**Work request**
Please print the records below exactly as they are written.

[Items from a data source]
______

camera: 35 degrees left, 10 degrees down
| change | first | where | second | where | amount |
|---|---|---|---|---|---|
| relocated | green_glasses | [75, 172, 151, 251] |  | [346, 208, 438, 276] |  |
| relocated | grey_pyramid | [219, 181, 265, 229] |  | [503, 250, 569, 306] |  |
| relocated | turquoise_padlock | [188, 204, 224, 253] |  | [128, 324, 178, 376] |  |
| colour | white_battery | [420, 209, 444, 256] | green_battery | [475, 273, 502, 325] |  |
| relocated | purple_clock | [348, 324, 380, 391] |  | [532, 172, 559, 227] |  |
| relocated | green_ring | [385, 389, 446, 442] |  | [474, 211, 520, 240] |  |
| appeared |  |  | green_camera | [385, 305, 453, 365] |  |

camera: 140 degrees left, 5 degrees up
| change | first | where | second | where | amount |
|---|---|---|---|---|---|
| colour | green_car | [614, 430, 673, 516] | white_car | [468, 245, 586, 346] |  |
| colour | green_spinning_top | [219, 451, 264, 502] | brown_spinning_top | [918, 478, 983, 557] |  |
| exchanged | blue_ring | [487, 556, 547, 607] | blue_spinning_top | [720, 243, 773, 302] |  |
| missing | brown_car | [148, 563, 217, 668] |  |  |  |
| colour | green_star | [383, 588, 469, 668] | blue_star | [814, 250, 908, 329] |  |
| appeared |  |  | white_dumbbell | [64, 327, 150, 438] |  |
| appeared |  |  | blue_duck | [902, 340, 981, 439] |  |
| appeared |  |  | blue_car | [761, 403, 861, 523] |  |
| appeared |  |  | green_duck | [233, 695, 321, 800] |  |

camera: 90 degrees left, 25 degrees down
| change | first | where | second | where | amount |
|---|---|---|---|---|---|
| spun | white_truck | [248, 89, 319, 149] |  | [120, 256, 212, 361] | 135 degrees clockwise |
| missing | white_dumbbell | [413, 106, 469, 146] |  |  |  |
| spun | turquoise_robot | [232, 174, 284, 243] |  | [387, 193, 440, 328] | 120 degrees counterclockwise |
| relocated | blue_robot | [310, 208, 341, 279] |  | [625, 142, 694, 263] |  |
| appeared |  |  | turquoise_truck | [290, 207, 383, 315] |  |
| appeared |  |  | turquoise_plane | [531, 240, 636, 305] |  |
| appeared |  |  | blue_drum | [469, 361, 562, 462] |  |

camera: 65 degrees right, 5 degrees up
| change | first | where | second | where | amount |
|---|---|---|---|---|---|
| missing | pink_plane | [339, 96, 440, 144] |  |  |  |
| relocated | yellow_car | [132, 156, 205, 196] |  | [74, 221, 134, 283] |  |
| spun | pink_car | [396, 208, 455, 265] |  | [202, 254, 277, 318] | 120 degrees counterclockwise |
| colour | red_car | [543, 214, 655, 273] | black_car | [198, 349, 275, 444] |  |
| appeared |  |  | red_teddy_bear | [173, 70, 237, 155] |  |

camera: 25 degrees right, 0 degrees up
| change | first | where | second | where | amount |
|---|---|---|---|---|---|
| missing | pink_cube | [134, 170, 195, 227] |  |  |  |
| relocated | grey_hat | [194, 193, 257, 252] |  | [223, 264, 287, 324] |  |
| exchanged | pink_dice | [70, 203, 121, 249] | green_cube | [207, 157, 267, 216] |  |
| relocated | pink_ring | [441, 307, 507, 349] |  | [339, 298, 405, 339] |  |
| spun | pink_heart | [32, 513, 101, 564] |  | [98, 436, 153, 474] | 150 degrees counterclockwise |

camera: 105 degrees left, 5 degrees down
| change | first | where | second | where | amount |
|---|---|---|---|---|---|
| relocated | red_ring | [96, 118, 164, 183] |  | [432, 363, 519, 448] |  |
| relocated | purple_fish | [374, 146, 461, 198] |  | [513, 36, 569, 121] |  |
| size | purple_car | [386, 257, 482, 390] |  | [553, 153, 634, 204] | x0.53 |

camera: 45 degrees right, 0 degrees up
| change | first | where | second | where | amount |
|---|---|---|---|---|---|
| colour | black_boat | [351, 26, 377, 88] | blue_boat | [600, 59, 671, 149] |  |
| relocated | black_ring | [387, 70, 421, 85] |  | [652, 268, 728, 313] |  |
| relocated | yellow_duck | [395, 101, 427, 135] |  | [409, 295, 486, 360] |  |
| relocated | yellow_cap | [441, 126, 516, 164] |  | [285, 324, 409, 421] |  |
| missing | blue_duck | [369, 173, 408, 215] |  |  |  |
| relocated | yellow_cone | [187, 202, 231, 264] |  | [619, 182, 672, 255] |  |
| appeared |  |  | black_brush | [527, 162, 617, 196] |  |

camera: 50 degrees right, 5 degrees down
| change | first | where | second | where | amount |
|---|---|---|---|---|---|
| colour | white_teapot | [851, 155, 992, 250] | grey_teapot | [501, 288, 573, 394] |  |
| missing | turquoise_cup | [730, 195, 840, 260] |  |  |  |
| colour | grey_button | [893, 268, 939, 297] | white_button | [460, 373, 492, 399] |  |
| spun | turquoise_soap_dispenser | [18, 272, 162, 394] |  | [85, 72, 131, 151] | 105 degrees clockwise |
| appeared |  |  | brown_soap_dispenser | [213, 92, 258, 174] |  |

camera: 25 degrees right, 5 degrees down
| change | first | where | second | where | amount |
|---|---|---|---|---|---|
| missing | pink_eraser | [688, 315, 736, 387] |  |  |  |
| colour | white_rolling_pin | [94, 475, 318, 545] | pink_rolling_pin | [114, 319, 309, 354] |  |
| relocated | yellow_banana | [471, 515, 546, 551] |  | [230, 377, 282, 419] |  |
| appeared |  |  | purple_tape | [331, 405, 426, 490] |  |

______

**Output of the task**
camera: 35 degrees left, 10 degrees down
| change | first | where | second | where | amount |
|---|---|---|---|---|---|
| relocated | green_glasses | [75, 172, 151, 251] |  | [346, 208, 438, 276] |  |
| relocated | grey_pyramid | [219, 181, 265, 229] |  | [503, 250, 569, 306] |  |
| relocated | turquoise_padlock | [188, 204, 224, 253] |  | [128, 324, 178, 376] |  |
| colour | white_battery | [420, 209, 444, 256] | green_battery | [475, 273, 502, 325] |  |
| relocated | purple_clock | [348, 324, 380, 391] |  | [532, 172, 559, 227] |  |
| relocated | green_ring | [385, 389, 446, 442] |  | [474, 211, 520, 240] |  |
| appeared |  |  | green_camera | [385, 305, 453, 365] |  |

camera: 140 degrees left, 5 degrees up
| change | first | where | second | where | amount |
|---|---|---|---|---|---|
| colour | green_car | [614, 430, 673, 516] | white_car | [468, 245, 586, 346] |  |
| colour | green_spinning_top | [219, 451, 264, 502] | brown_spinning_top | [918, 478, 983, 557] |  |
| exchanged | blue_ring | [487, 556, 547, 607] | blue_spinning_top | [720, 243, 773, 302] |  |
| missing | brown_car | [148, 563, 217, 668] |  |  |  |
| colour | green_star | [383, 588, 469, 668] | blue_star | [814, 250, 908, 329] |  |
| appeared |  |  | white_dumbbell | [64, 327, 150, 438] |  |
| appeared |  |  | blue_duck | [902, 340, 981, 439] |  |
| appeared |  |  | blue_car | [761, 403, 861, 523] |  |
| appeared |  |  | green_duck | [233, 695, 321, 800] |  |

camera: 90 degrees left, 25 degrees down
| change | first | where | second | where | amount |
|---|---|---|---|---|---|
| spun | white_truck | [248, 89, 319, 149] |  | [120, 256, 212, 361] | 135 degrees clockwise |
| missing | white_dumbbell | [413, 106, 469, 146] |  |  |  |
| spun | turquoise_robot | [232, 174, 284, 243] |  | [387, 193, 440, 328] | 120 degrees counterclockwise |
| relocated | blue_robot | [310, 208, 341, 279] |  | [625, 142, 694, 263] |  |
| appeared |  |  | turquoise_truck | [290, 207, 383, 315] |  |
| appeared |  |  | turquoise_plane | [531, 240, 636, 305] |  |
| appeared |  |  | blue_drum | [469, 361, 562, 462] |  |

camera: 65 degrees right, 5 degrees up
| change | first | where | second | where | amount |
|---|---|---|---|---|---|
| missing | pink_plane | [339, 96, 440, 144] |  |  |  |
| relocated | yellow_car | [132, 156, 205, 196] |  | [74, 221, 134, 283] |  |
| spun | pink_car | [396, 208, 455, 265] |  | [202, 254, 277, 318] | 120 degrees counterclockwise |
| colour | red_car | [543, 214, 655, 273] | black_car | [198, 349, 275, 444] |  |
| appeared |  |  | red_teddy_bear | [173, 70, 237, 155] |  |

camera: 25 degrees right, 0 degrees up
| change | first | where | second | where | amount |
|---|---|---|---|---|---|
| missing | pink_cube | [134, 170, 195, 227] |  |  |  |
| relocated | grey_hat | [194, 193, 257, 252] |  | [223, 264, 287, 324] |  |
| exchanged | pink_dice | [70, 203, 121, 249] | green_cube | [207, 157, 267, 216] |  |
| relocated | pink_ring | [441, 307, 507, 349] |  | [339, 298, 405, 339] |  |
| spun | pink_heart | [32, 513, 101, 564] |  | [98, 436, 153, 474] | 150 degrees counterclockwise |

camera: 105 degrees left, 5 degrees down
| change | first | where | second | where | amount |
|---|---|---|---|---|---|
| relocated | red_ring | [96, 118, 164, 183] |  | [432, 363, 519, 448] |  |
| relocated | purple_fish | [374, 146, 461, 198] |  | [513, 36, 569, 121] |  |
| size | purple_car | [386, 257, 482, 390] |  | [553, 153, 634, 204] | x0.53 |

camera: 45 degrees right, 0 degrees up
| change | first | where | second | where | amount |
|---|---|---|---|---|---|
| colour | black_boat | [351, 26, 377, 88] | blue_boat | [600, 59, 671, 149] |  |
| relocated | black_ring | [387, 70, 421, 85] |  | [652, 268, 728, 313] |  |
| relocated | yellow_duck | [395, 101, 427, 135] |  | [409, 295, 486, 360] |  |
| relocated | yellow_cap | [441, 126, 516, 164] |  | [285, 324, 409, 421] |  |
| missing | blue_duck | [369, 173, 408, 215] |  |  |  |
| relocated | yellow_cone | [187, 202, 231, 264] |  | [619, 182, 672, 255] |  |
| appeared |  |  | black_brush | [527, 162, 617, 196] |  |

camera: 50 degrees right, 5 degrees down
| change | first | where | second | where | amount |
|---|---|---|---|---|---|
| colour | white_teapot | [851, 155, 992, 250] | grey_teapot | [501, 288, 573, 394] |  |
| missing | turquoise_cup | [730, 195, 840, 260] |  |  |  |
| colour | grey_button | [893, 268, 939, 297] | white_button | [460, 373, 492, 399] |  |
| spun | turquoise_soap_dispenser | [18, 272, 162, 394] |  | [85, 72, 131, 151] | 105 degrees clockwise |
| appeared |  |  | brown_soap_dispenser | [213, 92, 258, 174] |  |

camera: 25 degrees right, 5 degrees down
| change | first | where | second | where | amount |
|---|---|---|---|---|---|
| missing | pink_eraser | [688, 315, 736, 387] |  |  |  |
| colour | white_rolling_pin | [94, 475, 318, 545] | pink_rolling_pin | [114, 319, 309, 354] |  |
| relocated | yellow_banana | [471, 515, 546, 551] |  | [230, 377, 282, 419] |  |
| appeared |  |  | purple_tape | [331, 405, 426, 490] |  |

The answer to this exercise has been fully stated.